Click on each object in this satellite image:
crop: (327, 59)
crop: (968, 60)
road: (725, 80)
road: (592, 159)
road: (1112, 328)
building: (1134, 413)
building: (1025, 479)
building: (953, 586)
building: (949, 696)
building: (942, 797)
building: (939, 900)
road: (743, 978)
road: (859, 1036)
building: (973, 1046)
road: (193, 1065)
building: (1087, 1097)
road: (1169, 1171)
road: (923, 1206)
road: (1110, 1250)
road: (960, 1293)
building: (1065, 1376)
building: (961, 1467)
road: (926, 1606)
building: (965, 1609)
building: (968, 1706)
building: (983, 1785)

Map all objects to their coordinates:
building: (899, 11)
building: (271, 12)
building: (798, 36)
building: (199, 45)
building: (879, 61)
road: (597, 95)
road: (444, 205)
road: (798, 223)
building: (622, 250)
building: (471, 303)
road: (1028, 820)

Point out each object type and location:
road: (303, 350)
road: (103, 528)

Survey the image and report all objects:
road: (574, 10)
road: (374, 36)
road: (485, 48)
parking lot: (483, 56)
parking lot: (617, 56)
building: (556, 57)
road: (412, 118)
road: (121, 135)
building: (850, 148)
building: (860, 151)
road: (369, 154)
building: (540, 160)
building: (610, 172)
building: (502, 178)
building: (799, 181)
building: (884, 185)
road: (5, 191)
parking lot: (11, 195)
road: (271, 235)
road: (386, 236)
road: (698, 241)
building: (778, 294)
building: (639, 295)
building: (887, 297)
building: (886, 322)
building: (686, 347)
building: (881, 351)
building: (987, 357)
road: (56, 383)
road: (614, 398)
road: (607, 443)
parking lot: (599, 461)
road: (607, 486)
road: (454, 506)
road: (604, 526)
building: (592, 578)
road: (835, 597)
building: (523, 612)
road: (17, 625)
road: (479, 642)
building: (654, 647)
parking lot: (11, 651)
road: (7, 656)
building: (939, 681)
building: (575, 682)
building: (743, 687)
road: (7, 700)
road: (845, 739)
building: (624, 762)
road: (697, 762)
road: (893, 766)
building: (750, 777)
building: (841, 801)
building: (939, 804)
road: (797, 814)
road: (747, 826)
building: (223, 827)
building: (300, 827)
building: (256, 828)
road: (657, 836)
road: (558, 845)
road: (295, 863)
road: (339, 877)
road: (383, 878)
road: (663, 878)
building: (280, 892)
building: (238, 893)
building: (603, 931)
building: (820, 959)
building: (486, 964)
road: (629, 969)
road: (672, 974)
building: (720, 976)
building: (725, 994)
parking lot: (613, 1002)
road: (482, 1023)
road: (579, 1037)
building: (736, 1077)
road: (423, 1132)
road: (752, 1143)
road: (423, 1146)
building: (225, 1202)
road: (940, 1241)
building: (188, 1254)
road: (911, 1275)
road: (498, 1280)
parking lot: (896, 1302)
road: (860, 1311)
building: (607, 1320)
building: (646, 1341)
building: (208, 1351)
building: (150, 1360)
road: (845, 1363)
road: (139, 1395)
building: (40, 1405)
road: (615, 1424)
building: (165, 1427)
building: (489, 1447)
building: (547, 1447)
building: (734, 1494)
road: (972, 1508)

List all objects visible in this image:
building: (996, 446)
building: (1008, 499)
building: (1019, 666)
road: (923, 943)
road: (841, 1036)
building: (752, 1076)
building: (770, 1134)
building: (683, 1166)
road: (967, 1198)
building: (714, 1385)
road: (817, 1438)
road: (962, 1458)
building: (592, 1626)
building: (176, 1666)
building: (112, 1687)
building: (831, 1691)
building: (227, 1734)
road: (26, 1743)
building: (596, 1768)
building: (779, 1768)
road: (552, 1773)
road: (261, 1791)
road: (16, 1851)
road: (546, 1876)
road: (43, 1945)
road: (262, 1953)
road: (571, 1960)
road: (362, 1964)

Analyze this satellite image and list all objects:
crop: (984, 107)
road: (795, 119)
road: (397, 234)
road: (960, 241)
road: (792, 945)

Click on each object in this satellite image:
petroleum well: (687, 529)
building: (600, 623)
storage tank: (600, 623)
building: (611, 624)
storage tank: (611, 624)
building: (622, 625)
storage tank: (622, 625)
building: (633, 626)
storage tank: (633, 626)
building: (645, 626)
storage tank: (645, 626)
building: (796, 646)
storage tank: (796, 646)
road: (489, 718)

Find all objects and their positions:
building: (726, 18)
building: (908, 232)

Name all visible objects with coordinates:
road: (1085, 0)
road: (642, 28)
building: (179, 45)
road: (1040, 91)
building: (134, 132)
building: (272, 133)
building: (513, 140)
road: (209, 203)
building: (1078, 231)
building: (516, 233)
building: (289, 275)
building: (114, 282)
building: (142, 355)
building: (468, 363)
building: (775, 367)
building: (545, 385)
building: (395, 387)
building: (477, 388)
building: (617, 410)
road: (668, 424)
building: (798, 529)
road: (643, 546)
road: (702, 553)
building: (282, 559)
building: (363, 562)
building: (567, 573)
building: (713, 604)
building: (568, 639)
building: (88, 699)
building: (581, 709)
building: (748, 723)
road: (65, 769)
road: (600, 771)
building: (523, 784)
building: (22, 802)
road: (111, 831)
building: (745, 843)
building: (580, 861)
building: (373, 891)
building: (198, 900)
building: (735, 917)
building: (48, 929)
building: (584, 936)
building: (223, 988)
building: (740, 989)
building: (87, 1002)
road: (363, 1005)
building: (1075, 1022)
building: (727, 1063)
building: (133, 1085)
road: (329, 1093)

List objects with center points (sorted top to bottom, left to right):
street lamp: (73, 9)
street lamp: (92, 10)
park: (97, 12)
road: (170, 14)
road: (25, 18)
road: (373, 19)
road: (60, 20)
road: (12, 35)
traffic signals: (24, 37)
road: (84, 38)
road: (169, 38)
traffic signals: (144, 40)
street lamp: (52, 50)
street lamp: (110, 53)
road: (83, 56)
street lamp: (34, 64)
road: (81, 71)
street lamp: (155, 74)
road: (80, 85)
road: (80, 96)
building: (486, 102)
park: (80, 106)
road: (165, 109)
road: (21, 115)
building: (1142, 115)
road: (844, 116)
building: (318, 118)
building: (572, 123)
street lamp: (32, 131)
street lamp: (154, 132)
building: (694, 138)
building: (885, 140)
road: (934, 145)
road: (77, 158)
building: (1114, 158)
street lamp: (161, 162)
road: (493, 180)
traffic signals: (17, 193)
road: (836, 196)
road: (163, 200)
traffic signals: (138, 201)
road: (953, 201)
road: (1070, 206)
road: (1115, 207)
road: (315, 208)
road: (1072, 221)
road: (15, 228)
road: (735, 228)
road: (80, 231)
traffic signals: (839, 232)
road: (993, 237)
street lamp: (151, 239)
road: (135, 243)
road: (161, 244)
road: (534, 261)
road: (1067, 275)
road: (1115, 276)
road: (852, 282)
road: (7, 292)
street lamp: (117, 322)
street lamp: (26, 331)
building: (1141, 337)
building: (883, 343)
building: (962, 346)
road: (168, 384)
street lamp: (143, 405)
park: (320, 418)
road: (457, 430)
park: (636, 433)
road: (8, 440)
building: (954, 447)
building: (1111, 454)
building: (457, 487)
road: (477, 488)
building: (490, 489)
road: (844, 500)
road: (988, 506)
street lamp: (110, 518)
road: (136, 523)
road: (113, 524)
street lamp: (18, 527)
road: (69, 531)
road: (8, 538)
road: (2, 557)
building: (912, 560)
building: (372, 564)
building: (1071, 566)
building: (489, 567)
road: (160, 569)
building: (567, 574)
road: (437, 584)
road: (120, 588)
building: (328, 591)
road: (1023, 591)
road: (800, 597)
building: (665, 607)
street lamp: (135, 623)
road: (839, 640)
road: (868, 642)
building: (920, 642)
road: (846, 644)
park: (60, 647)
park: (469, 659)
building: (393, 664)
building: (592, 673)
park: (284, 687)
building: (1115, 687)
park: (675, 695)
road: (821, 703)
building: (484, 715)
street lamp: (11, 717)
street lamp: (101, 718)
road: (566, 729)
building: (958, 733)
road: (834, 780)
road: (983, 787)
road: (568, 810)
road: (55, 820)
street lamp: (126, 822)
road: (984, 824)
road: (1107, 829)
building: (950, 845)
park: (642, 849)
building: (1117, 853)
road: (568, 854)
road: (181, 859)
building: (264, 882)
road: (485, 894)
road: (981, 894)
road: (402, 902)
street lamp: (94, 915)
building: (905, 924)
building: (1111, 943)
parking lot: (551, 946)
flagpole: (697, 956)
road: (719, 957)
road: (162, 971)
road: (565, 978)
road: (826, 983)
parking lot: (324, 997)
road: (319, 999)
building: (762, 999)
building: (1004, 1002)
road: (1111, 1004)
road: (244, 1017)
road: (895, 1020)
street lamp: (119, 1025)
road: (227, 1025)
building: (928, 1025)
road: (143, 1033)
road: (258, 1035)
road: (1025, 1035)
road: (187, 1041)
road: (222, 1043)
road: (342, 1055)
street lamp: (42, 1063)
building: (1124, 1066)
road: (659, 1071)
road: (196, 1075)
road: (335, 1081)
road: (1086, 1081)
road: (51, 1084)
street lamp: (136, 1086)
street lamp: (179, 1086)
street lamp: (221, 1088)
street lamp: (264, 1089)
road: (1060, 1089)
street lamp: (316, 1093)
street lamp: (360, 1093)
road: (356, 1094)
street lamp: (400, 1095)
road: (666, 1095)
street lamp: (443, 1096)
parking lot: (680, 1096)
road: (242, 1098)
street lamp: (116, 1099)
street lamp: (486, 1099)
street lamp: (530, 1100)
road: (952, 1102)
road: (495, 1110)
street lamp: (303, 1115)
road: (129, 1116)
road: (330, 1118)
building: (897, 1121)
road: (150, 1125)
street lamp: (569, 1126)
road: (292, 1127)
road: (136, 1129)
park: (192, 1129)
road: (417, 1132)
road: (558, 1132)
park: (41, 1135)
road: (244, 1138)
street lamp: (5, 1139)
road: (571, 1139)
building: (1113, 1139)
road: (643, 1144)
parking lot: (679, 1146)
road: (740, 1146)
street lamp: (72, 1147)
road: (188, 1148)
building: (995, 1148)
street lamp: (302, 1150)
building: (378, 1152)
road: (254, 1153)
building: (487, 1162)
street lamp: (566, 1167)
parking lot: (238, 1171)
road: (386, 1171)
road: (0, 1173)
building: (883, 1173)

PROBLEM STATEMENT:
From the listing above, return every line that carries the string "storage".

ANSWER:
storage tank: (600, 623)
storage tank: (611, 624)
storage tank: (622, 625)
storage tank: (633, 626)
storage tank: (645, 626)
storage tank: (796, 646)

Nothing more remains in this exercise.